(Revision comparison data)

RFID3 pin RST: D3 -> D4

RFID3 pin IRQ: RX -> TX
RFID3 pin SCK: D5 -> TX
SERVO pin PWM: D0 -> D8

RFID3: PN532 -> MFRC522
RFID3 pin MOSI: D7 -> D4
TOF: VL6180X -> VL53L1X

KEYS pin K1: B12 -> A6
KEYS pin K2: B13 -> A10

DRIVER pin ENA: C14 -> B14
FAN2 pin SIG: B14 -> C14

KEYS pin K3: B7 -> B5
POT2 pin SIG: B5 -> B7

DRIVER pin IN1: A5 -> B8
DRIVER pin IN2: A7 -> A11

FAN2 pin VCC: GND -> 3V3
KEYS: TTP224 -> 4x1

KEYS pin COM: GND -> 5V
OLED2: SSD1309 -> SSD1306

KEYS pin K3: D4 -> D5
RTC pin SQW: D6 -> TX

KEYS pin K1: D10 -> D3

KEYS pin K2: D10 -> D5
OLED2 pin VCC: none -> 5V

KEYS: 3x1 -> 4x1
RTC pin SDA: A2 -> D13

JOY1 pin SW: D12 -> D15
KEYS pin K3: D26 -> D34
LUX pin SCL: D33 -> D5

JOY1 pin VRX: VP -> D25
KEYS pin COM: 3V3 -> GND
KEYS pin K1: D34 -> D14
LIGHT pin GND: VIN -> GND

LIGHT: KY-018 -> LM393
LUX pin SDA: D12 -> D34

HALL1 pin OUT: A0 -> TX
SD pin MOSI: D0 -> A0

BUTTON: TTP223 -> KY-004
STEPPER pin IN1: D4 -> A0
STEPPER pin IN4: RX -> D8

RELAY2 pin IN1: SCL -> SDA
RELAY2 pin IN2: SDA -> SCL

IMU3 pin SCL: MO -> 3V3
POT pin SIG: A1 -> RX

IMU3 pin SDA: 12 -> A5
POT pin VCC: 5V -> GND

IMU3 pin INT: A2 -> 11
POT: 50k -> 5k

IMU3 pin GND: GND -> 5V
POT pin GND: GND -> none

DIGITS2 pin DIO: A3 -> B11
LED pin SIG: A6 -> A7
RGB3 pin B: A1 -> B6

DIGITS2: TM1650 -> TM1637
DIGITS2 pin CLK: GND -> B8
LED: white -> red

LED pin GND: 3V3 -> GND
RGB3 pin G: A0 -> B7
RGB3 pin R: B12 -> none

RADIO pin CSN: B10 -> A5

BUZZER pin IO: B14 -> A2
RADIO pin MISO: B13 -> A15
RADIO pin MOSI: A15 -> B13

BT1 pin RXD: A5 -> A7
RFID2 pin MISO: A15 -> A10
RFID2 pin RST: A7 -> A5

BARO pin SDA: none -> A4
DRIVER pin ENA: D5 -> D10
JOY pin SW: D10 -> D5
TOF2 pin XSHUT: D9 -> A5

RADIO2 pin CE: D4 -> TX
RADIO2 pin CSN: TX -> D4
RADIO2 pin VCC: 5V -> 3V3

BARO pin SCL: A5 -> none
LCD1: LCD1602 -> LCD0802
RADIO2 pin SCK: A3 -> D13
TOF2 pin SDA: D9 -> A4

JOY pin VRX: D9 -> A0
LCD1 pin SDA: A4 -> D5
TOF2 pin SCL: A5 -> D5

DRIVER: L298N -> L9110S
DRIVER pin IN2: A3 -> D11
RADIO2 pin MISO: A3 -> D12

- _Your task_: For the lines above, output exactly those from the line containing "OLED2 pin VCC: none -> 5V" through the line containing "LCD1: LCD1602 -> LCD0802", and skip the others.

- _Finished exercise_:
OLED2 pin VCC: none -> 5V

KEYS: 3x1 -> 4x1
RTC pin SDA: A2 -> D13

JOY1 pin SW: D12 -> D15
KEYS pin K3: D26 -> D34
LUX pin SCL: D33 -> D5

JOY1 pin VRX: VP -> D25
KEYS pin COM: 3V3 -> GND
KEYS pin K1: D34 -> D14
LIGHT pin GND: VIN -> GND

LIGHT: KY-018 -> LM393
LUX pin SDA: D12 -> D34

HALL1 pin OUT: A0 -> TX
SD pin MOSI: D0 -> A0

BUTTON: TTP223 -> KY-004
STEPPER pin IN1: D4 -> A0
STEPPER pin IN4: RX -> D8

RELAY2 pin IN1: SCL -> SDA
RELAY2 pin IN2: SDA -> SCL

IMU3 pin SCL: MO -> 3V3
POT pin SIG: A1 -> RX

IMU3 pin SDA: 12 -> A5
POT pin VCC: 5V -> GND

IMU3 pin INT: A2 -> 11
POT: 50k -> 5k

IMU3 pin GND: GND -> 5V
POT pin GND: GND -> none

DIGITS2 pin DIO: A3 -> B11
LED pin SIG: A6 -> A7
RGB3 pin B: A1 -> B6

DIGITS2: TM1650 -> TM1637
DIGITS2 pin CLK: GND -> B8
LED: white -> red

LED pin GND: 3V3 -> GND
RGB3 pin G: A0 -> B7
RGB3 pin R: B12 -> none

RADIO pin CSN: B10 -> A5

BUZZER pin IO: B14 -> A2
RADIO pin MISO: B13 -> A15
RADIO pin MOSI: A15 -> B13

BT1 pin RXD: A5 -> A7
RFID2 pin MISO: A15 -> A10
RFID2 pin RST: A7 -> A5

BARO pin SDA: none -> A4
DRIVER pin ENA: D5 -> D10
JOY pin SW: D10 -> D5
TOF2 pin XSHUT: D9 -> A5

RADIO2 pin CE: D4 -> TX
RADIO2 pin CSN: TX -> D4
RADIO2 pin VCC: 5V -> 3V3

BARO pin SCL: A5 -> none
LCD1: LCD1602 -> LCD0802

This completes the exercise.